__Problem requirements__
Exact reproduction of the data is required, with images excluded.

__Data provided__
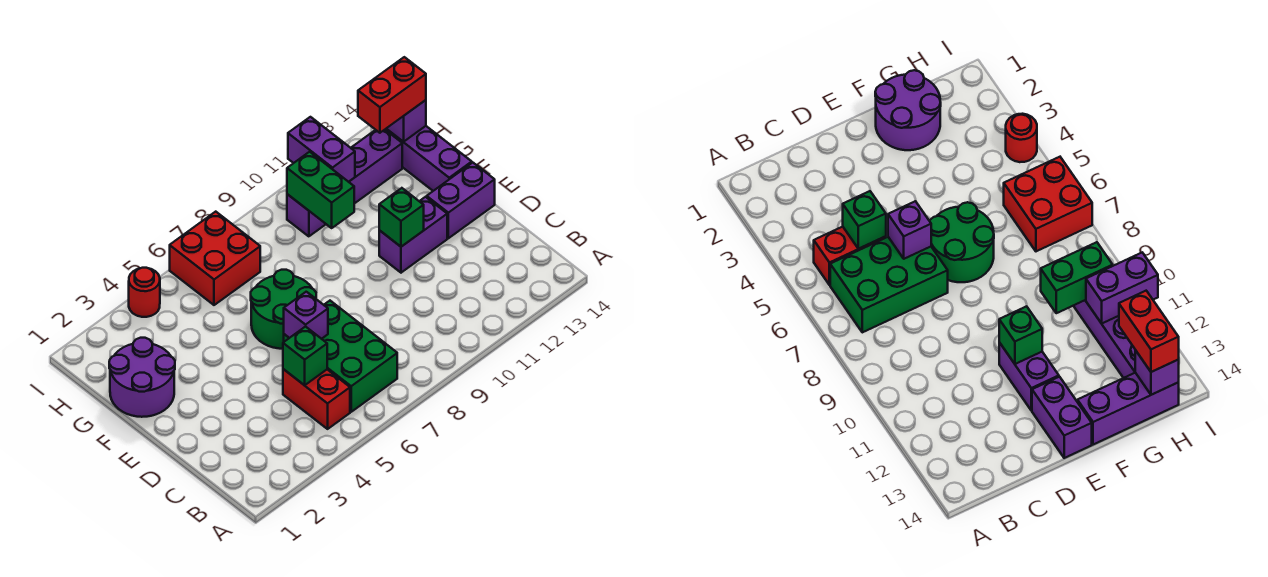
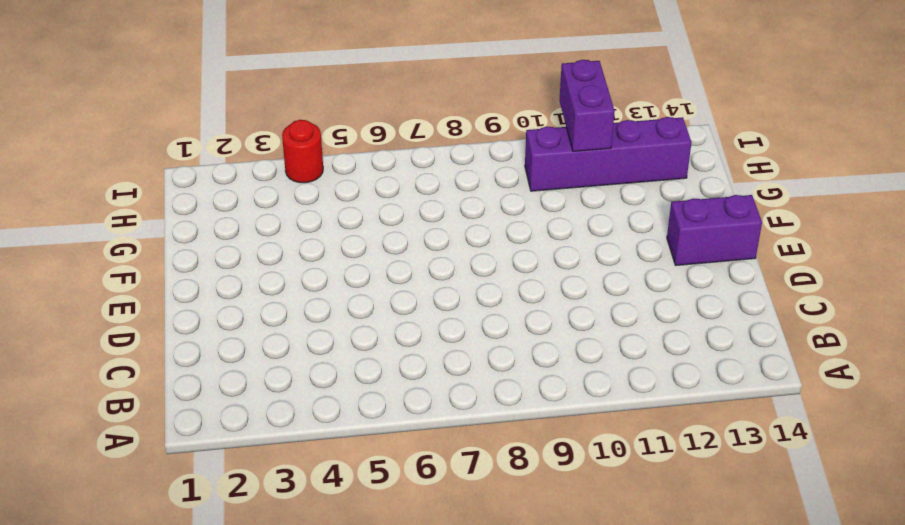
none -> red 1x2 brick [283,369,350,429]
none -> green 2x3 brick [284,301,397,412]
none -> green 2x2 round brick [251,270,316,349]

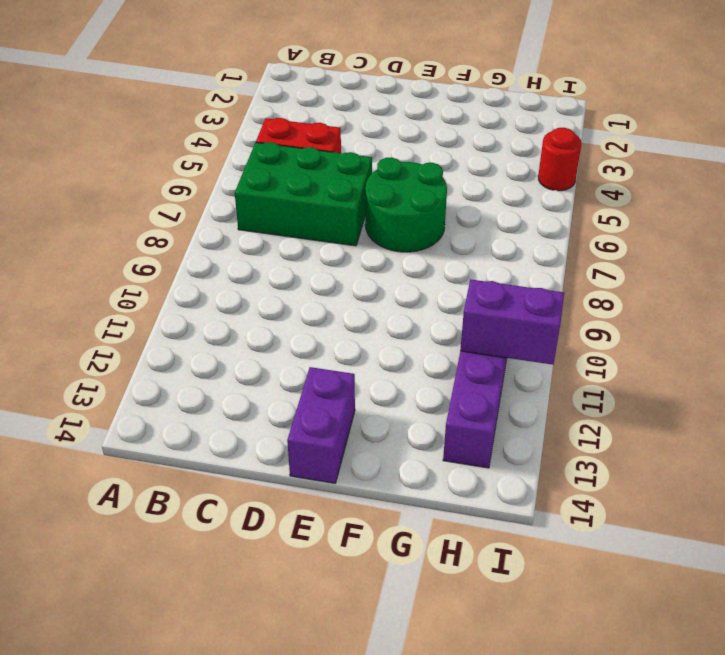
none -> purple 1x2 brick [379,197,447,273]
none -> purple 2x2 round brick [109,338,175,417]
none -> purple 1x3 brick [385,126,472,191]

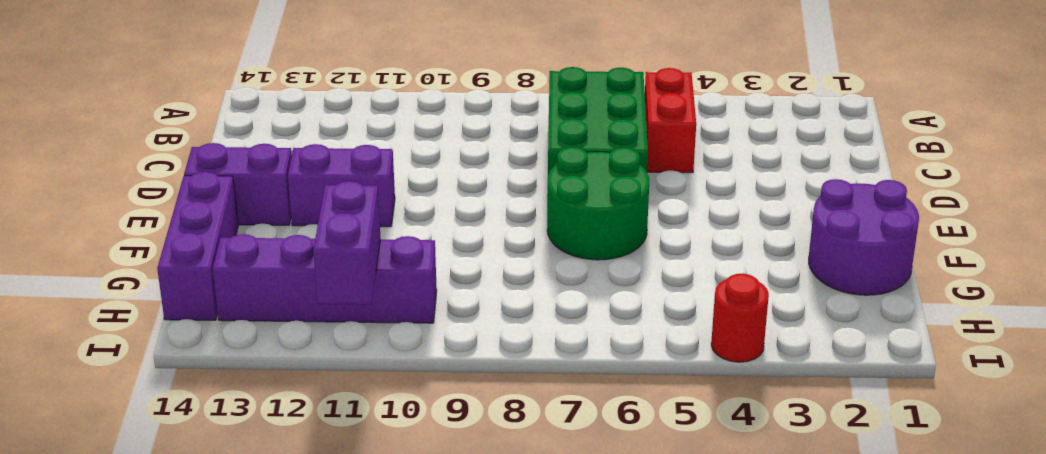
none -> red 2x2 brick [170,212,260,305]
none -> green 1x1 brick [283,326,327,385]
none -> purple 1x1 brick [284,292,328,339]

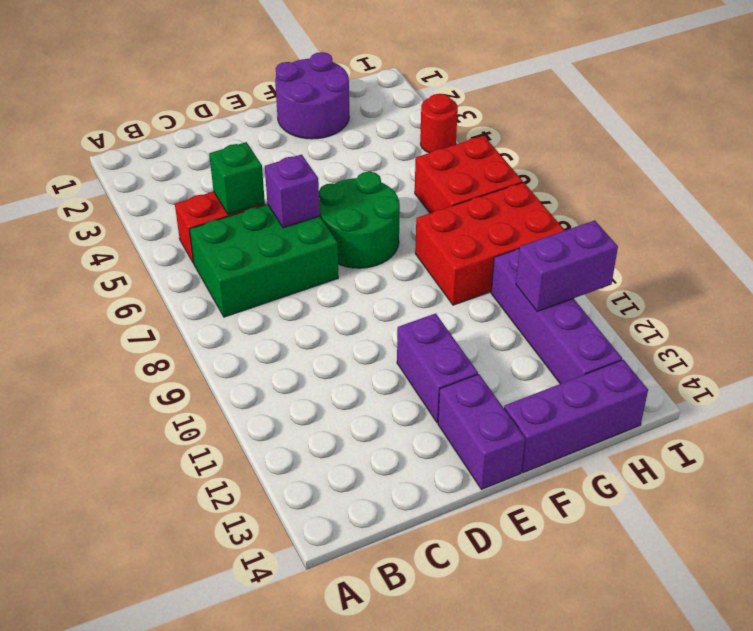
red 2x3 brick [415,182,565,305] -> none
none -> green 1x1 brick [379,188,424,247]
none -> green 1x2 brick [287,152,354,228]
none -> purple 1x1 brick [386,100,426,142]

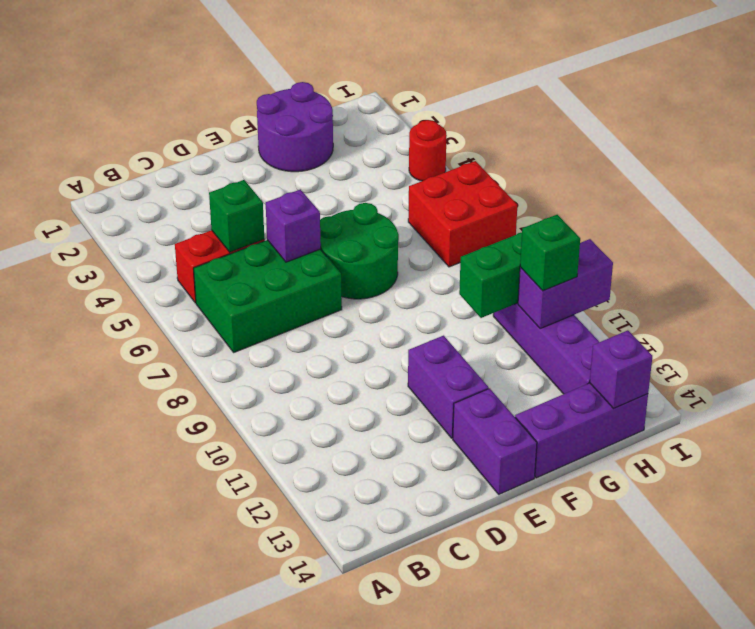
green 1x1 brick [520,215,580,291] -> green 1x1 brick moved to [379,188,424,247]
none -> red 1x2 brick [358,57,426,133]

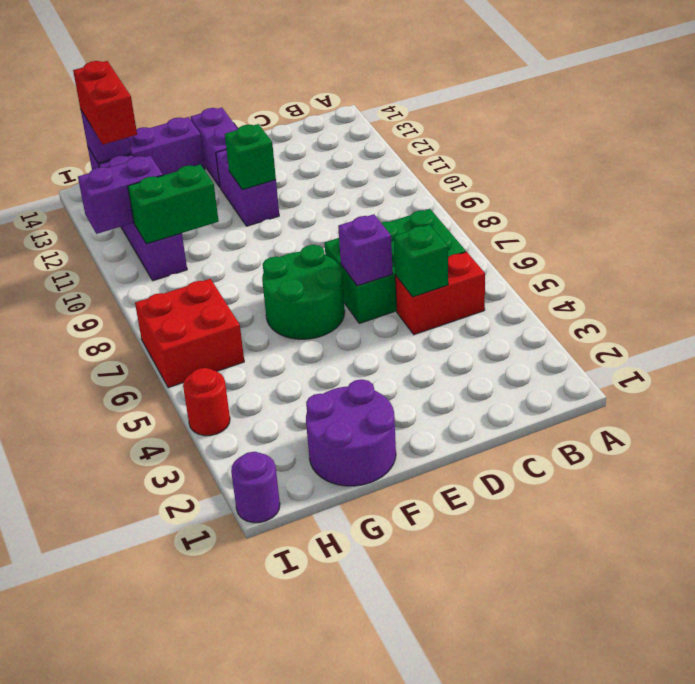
purple 1x1 round brick [231,452,280,523] -> none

__Response area__
none -> red 1x2 brick [283,369,350,429]
none -> green 2x3 brick [284,301,397,412]
none -> green 2x2 round brick [251,270,316,349]

none -> purple 1x2 brick [379,197,447,273]
none -> purple 2x2 round brick [109,338,175,417]
none -> purple 1x3 brick [385,126,472,191]

none -> red 2x2 brick [170,212,260,305]
none -> green 1x1 brick [283,326,327,385]
none -> purple 1x1 brick [284,292,328,339]

red 2x3 brick [415,182,565,305] -> none
none -> green 1x1 brick [379,188,424,247]
none -> green 1x2 brick [287,152,354,228]
none -> purple 1x1 brick [386,100,426,142]

green 1x1 brick [520,215,580,291] -> green 1x1 brick moved to [379,188,424,247]
none -> red 1x2 brick [358,57,426,133]

purple 1x1 round brick [231,452,280,523] -> none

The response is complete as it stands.